---------- Material for the task ----------

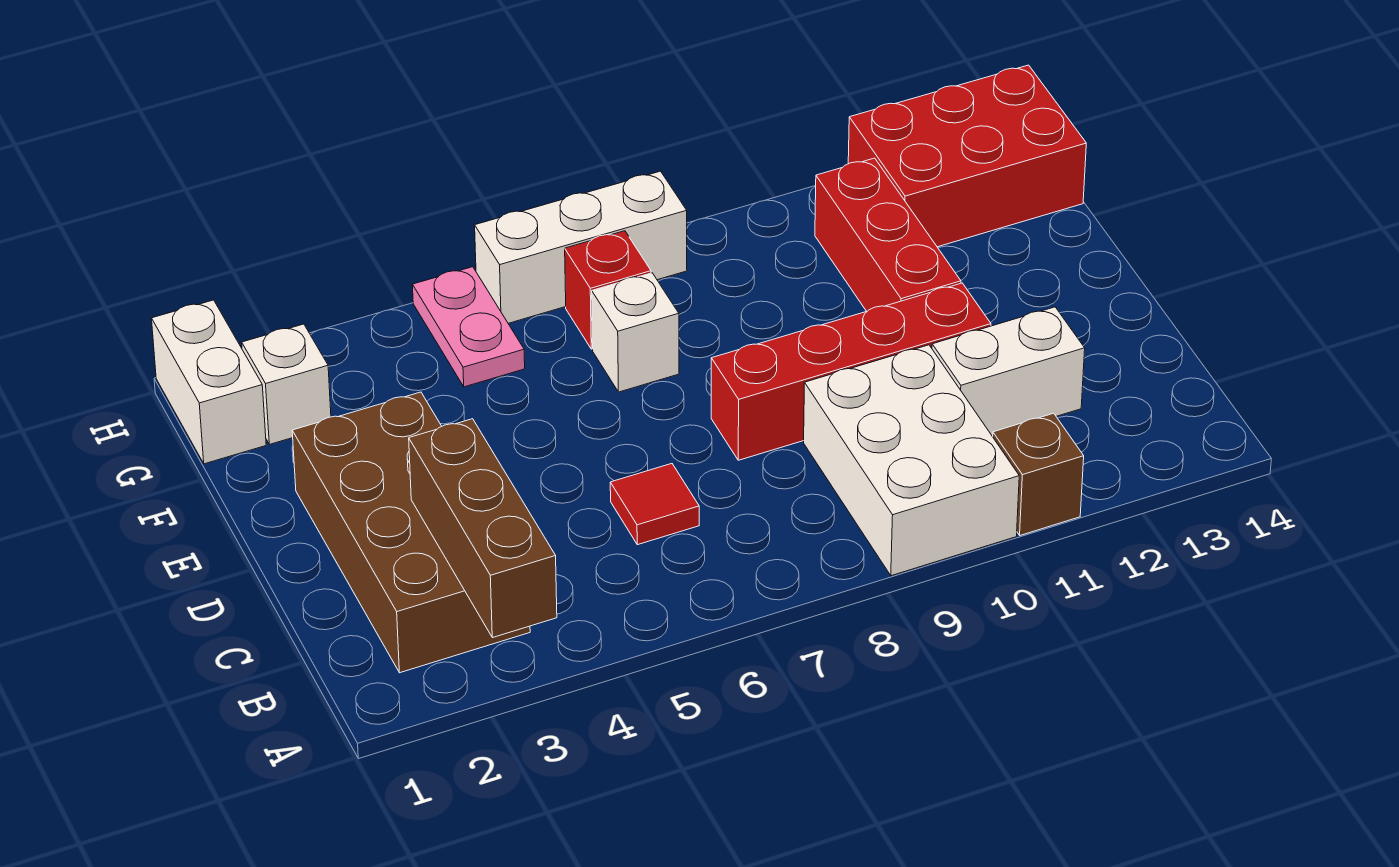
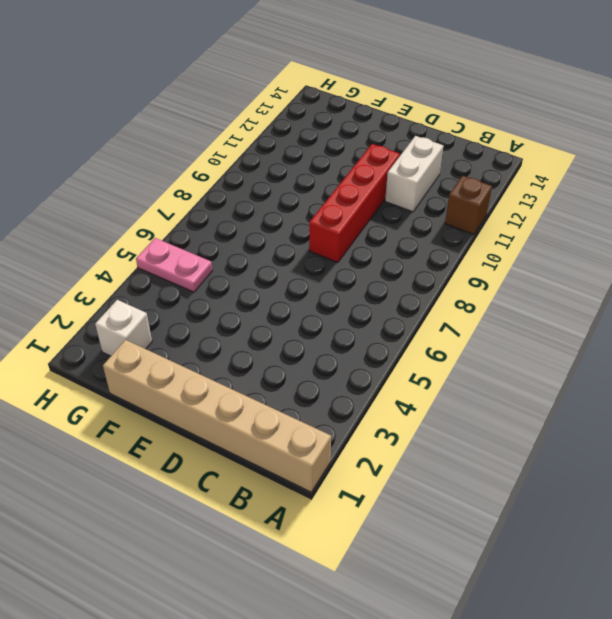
tan 1x6 brick [103,340,331,492] -> none
none -> white 2x3 brick [804,345,1019,576]
none -> brown 2x4 brick [292,392,530,673]
none -> red 1x1 tile [610,464,699,545]

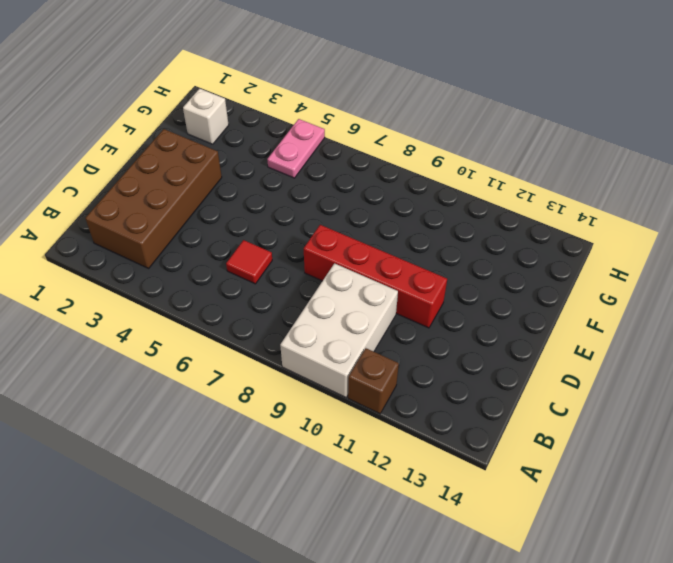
none -> white 1x2 brick [932,307,1085,436]
none -> red 1x3 brick [815,158,961,311]
none -> white 1x1 brick [592,273,679,392]

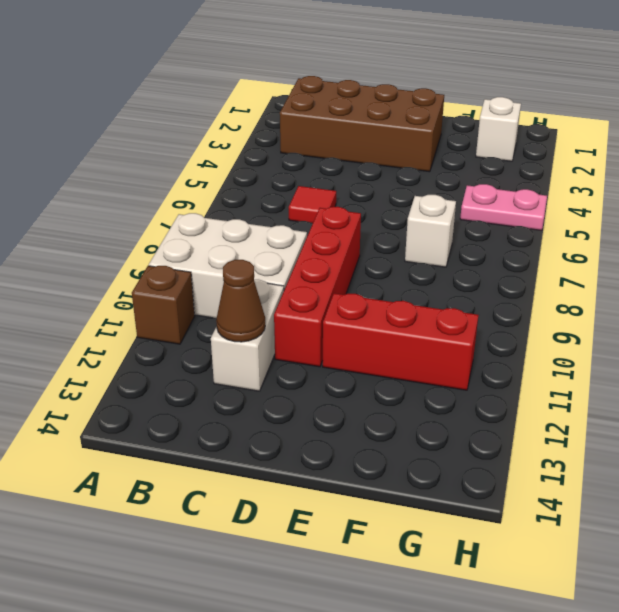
brown 1x1 cone [216,260,265,342] -> none
none -> white 1x2 brick [152,300,266,464]
none -> red 1x1 brick [565,231,651,349]
none -> red 2x3 brick [848,65,1086,247]

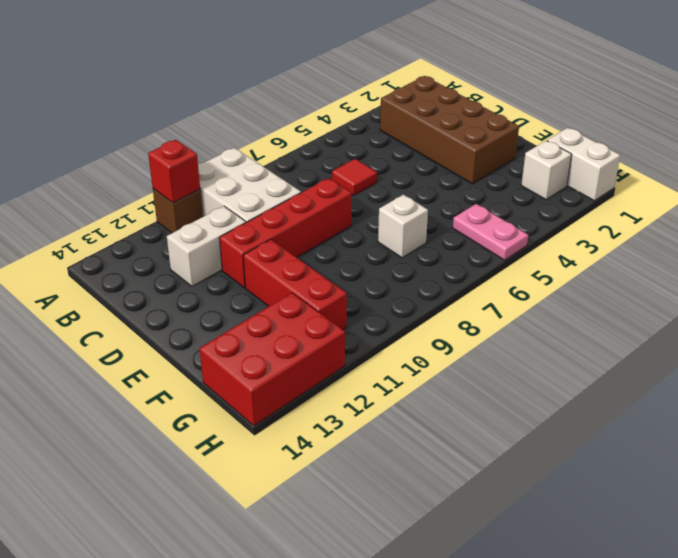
red 1x1 brick [148,140,200,203] -> red 1x1 brick moved to [565,231,651,349]
none -> white 1x3 brick [475,171,687,323]
none -> brown 1x3 brick [409,419,557,638]

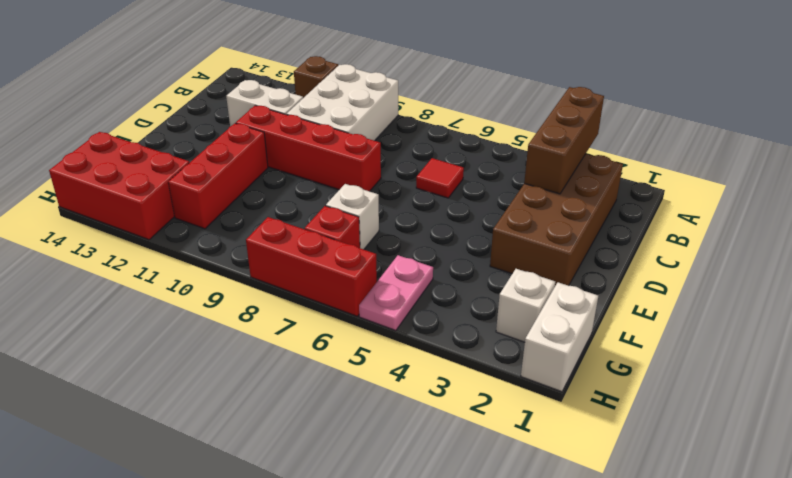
red 1x3 brick [246,217,377,316] -> white 1x3 brick [475,171,687,323]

----------

** What this task involves **
Could you write the entries out again exactly, without their pictures?

** Exercise response **
tan 1x6 brick [103,340,331,492] -> none
none -> white 2x3 brick [804,345,1019,576]
none -> brown 2x4 brick [292,392,530,673]
none -> red 1x1 tile [610,464,699,545]

none -> white 1x2 brick [932,307,1085,436]
none -> red 1x3 brick [815,158,961,311]
none -> white 1x1 brick [592,273,679,392]

brown 1x1 cone [216,260,265,342] -> none
none -> white 1x2 brick [152,300,266,464]
none -> red 1x1 brick [565,231,651,349]
none -> red 2x3 brick [848,65,1086,247]

red 1x1 brick [148,140,200,203] -> red 1x1 brick moved to [565,231,651,349]
none -> white 1x3 brick [475,171,687,323]
none -> brown 1x3 brick [409,419,557,638]

red 1x3 brick [246,217,377,316] -> white 1x3 brick [475,171,687,323]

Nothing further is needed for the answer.